# What you should do
Please transcribe the entries below exactly and leave out every picture.

# Recorded data
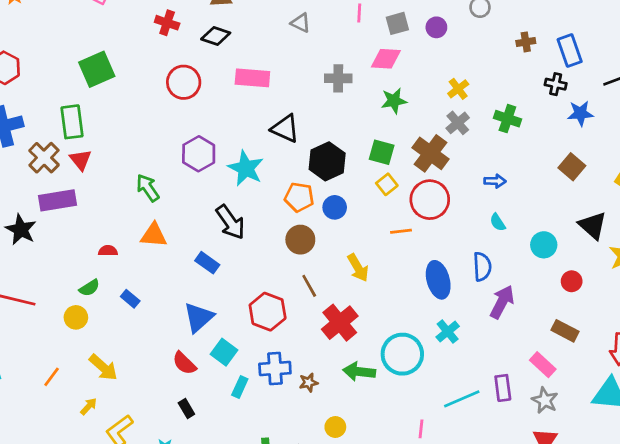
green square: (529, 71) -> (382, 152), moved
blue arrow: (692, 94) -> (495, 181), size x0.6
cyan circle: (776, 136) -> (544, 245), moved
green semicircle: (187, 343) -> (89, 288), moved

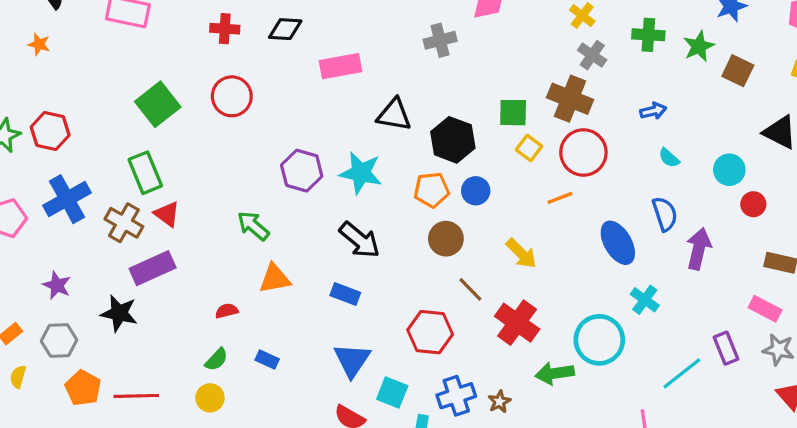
red circle: (184, 82) -> (232, 96), moved
green star: (394, 101) -> (699, 46), moved
red circle: (572, 281) -> (753, 204), moved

# Answer to this task
green square: (529, 71) -> (382, 152), moved
blue arrow: (692, 94) -> (495, 181), size x0.6
cyan circle: (776, 136) -> (544, 245), moved
green semicircle: (187, 343) -> (89, 288), moved

red circle: (184, 82) -> (232, 96), moved
green star: (394, 101) -> (699, 46), moved
red circle: (572, 281) -> (753, 204), moved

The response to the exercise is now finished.